Job
No pictures in the copy, please: retype all the records exactly.

Data in this exercise
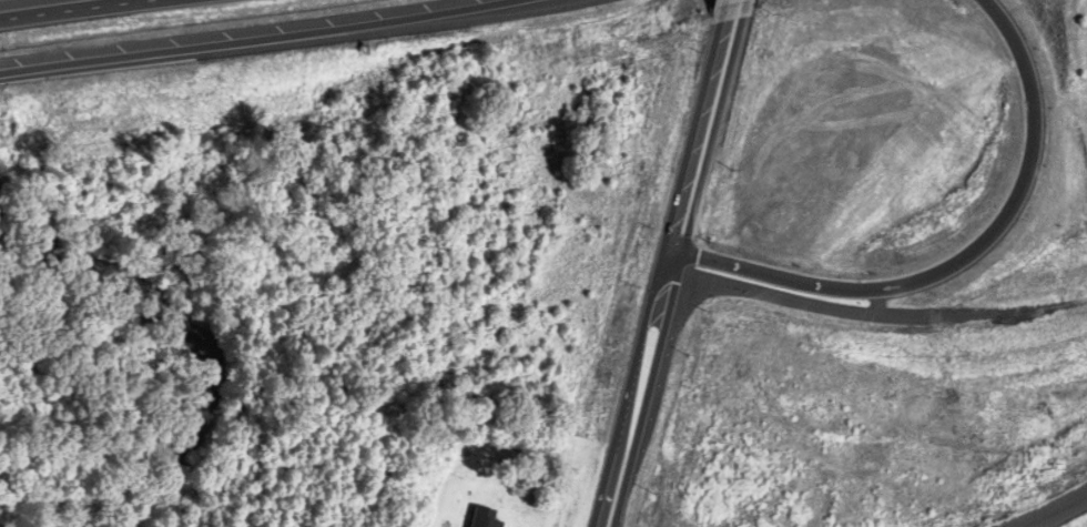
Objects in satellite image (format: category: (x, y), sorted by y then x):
road: (76, 9)
road: (745, 9)
road: (720, 12)
road: (247, 37)
road: (691, 143)
road: (953, 260)
traffic signals: (665, 261)
road: (685, 274)
building: (807, 295)
road: (632, 394)
road: (1052, 511)
building: (484, 518)

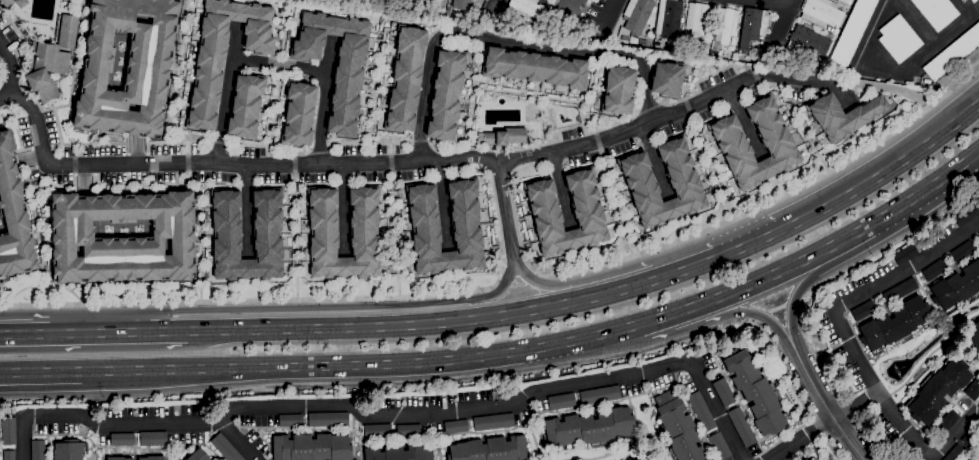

Task answer
Objects in satellite image (format: category: (x, y), sorted by y then x):
road: (76, 9)
road: (745, 9)
road: (720, 12)
road: (247, 37)
road: (691, 143)
road: (953, 260)
traffic signals: (665, 261)
road: (685, 274)
building: (807, 295)
road: (632, 394)
road: (1052, 511)
building: (484, 518)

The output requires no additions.